━━━━━ Study material
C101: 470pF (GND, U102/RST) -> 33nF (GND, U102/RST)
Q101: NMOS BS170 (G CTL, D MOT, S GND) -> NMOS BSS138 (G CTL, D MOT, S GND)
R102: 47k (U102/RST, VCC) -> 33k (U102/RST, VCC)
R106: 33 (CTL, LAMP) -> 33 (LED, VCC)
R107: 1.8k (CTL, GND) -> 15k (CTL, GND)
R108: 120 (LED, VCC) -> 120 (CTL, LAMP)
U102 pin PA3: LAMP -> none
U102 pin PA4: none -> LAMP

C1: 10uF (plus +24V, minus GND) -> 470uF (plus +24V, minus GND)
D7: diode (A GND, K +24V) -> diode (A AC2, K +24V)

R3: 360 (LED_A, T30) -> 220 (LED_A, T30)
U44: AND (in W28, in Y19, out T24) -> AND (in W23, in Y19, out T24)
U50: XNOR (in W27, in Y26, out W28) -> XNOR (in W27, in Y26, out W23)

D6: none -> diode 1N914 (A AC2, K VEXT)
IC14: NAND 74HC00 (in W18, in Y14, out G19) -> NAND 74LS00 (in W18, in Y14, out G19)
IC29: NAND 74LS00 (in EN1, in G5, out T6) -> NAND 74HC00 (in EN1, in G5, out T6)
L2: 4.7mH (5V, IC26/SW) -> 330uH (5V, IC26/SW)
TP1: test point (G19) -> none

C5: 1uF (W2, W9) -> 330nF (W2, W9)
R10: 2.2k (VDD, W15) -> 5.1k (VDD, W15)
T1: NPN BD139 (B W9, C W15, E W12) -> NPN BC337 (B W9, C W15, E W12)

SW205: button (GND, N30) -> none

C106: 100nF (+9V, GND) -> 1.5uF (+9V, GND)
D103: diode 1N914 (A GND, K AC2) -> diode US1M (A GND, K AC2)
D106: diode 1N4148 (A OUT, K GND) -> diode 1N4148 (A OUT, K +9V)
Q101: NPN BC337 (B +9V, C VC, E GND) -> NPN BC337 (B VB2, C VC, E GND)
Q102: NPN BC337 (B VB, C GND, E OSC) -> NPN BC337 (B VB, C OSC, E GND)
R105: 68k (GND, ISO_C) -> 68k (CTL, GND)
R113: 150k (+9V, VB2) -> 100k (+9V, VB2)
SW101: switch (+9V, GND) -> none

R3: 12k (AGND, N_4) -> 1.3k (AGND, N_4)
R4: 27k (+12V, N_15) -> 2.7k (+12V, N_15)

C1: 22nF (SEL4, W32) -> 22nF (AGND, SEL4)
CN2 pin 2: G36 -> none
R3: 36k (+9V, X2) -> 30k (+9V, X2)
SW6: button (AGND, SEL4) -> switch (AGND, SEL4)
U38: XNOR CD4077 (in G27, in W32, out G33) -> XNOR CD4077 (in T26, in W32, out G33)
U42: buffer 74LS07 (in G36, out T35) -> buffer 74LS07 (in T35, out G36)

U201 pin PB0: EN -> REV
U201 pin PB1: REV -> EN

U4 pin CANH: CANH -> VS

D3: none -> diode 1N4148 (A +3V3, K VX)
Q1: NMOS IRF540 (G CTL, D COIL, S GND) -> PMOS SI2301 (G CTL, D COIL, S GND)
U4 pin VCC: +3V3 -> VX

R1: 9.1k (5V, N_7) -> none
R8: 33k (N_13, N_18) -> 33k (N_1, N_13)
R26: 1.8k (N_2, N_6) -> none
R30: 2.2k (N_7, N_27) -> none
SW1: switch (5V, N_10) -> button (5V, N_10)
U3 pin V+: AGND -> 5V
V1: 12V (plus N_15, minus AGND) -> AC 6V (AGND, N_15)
━━━━━━━━━━
- _Problem description_:
Each line of the data must be retyped exactly.

- _Written answer_:
C101: 470pF (GND, U102/RST) -> 33nF (GND, U102/RST)
Q101: NMOS BS170 (G CTL, D MOT, S GND) -> NMOS BSS138 (G CTL, D MOT, S GND)
R102: 47k (U102/RST, VCC) -> 33k (U102/RST, VCC)
R106: 33 (CTL, LAMP) -> 33 (LED, VCC)
R107: 1.8k (CTL, GND) -> 15k (CTL, GND)
R108: 120 (LED, VCC) -> 120 (CTL, LAMP)
U102 pin PA3: LAMP -> none
U102 pin PA4: none -> LAMP

C1: 10uF (plus +24V, minus GND) -> 470uF (plus +24V, minus GND)
D7: diode (A GND, K +24V) -> diode (A AC2, K +24V)

R3: 360 (LED_A, T30) -> 220 (LED_A, T30)
U44: AND (in W28, in Y19, out T24) -> AND (in W23, in Y19, out T24)
U50: XNOR (in W27, in Y26, out W28) -> XNOR (in W27, in Y26, out W23)

D6: none -> diode 1N914 (A AC2, K VEXT)
IC14: NAND 74HC00 (in W18, in Y14, out G19) -> NAND 74LS00 (in W18, in Y14, out G19)
IC29: NAND 74LS00 (in EN1, in G5, out T6) -> NAND 74HC00 (in EN1, in G5, out T6)
L2: 4.7mH (5V, IC26/SW) -> 330uH (5V, IC26/SW)
TP1: test point (G19) -> none

C5: 1uF (W2, W9) -> 330nF (W2, W9)
R10: 2.2k (VDD, W15) -> 5.1k (VDD, W15)
T1: NPN BD139 (B W9, C W15, E W12) -> NPN BC337 (B W9, C W15, E W12)

SW205: button (GND, N30) -> none

C106: 100nF (+9V, GND) -> 1.5uF (+9V, GND)
D103: diode 1N914 (A GND, K AC2) -> diode US1M (A GND, K AC2)
D106: diode 1N4148 (A OUT, K GND) -> diode 1N4148 (A OUT, K +9V)
Q101: NPN BC337 (B +9V, C VC, E GND) -> NPN BC337 (B VB2, C VC, E GND)
Q102: NPN BC337 (B VB, C GND, E OSC) -> NPN BC337 (B VB, C OSC, E GND)
R105: 68k (GND, ISO_C) -> 68k (CTL, GND)
R113: 150k (+9V, VB2) -> 100k (+9V, VB2)
SW101: switch (+9V, GND) -> none

R3: 12k (AGND, N_4) -> 1.3k (AGND, N_4)
R4: 27k (+12V, N_15) -> 2.7k (+12V, N_15)

C1: 22nF (SEL4, W32) -> 22nF (AGND, SEL4)
CN2 pin 2: G36 -> none
R3: 36k (+9V, X2) -> 30k (+9V, X2)
SW6: button (AGND, SEL4) -> switch (AGND, SEL4)
U38: XNOR CD4077 (in G27, in W32, out G33) -> XNOR CD4077 (in T26, in W32, out G33)
U42: buffer 74LS07 (in G36, out T35) -> buffer 74LS07 (in T35, out G36)

U201 pin PB0: EN -> REV
U201 pin PB1: REV -> EN

U4 pin CANH: CANH -> VS

D3: none -> diode 1N4148 (A +3V3, K VX)
Q1: NMOS IRF540 (G CTL, D COIL, S GND) -> PMOS SI2301 (G CTL, D COIL, S GND)
U4 pin VCC: +3V3 -> VX

R1: 9.1k (5V, N_7) -> none
R8: 33k (N_13, N_18) -> 33k (N_1, N_13)
R26: 1.8k (N_2, N_6) -> none
R30: 2.2k (N_7, N_27) -> none
SW1: switch (5V, N_10) -> button (5V, N_10)
U3 pin V+: AGND -> 5V
V1: 12V (plus N_15, minus AGND) -> AC 6V (AGND, N_15)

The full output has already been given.